● SUPPLIED DATA:
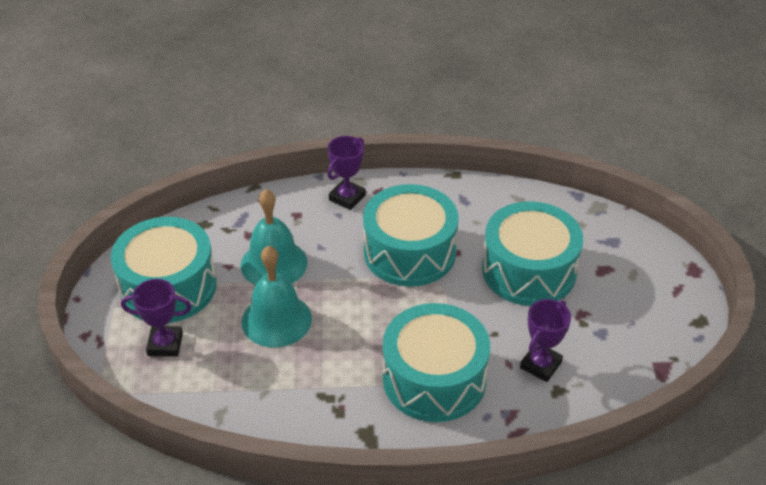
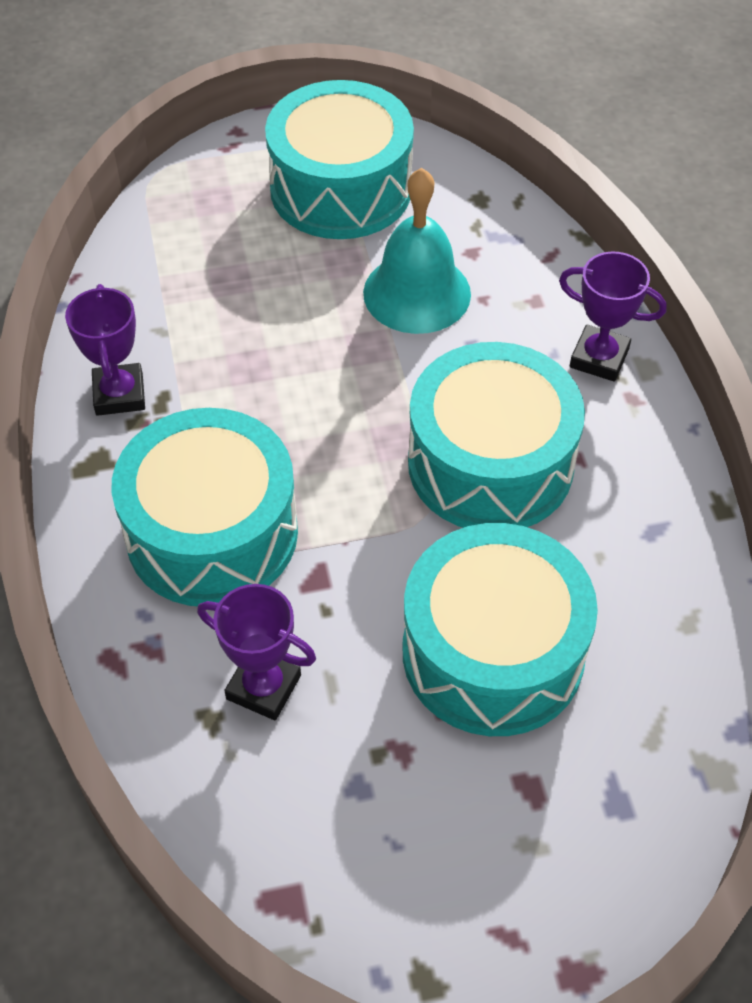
camera: 80 degrees right, 10 degrees up
purple trophy [121,279,192,357] -> purple trophy moved to [65,284,145,416]
turquoise bell [242,246,312,347] -> none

● WHAT YOU NEED TO DO:
From the line that contains "purple trophy [121,279,192,357]" to the last line of the data, write out each line exactly and add nothing.

● RESPONSE FOR THIS EXERCISE:
purple trophy [121,279,192,357] -> purple trophy moved to [65,284,145,416]
turquoise bell [242,246,312,347] -> none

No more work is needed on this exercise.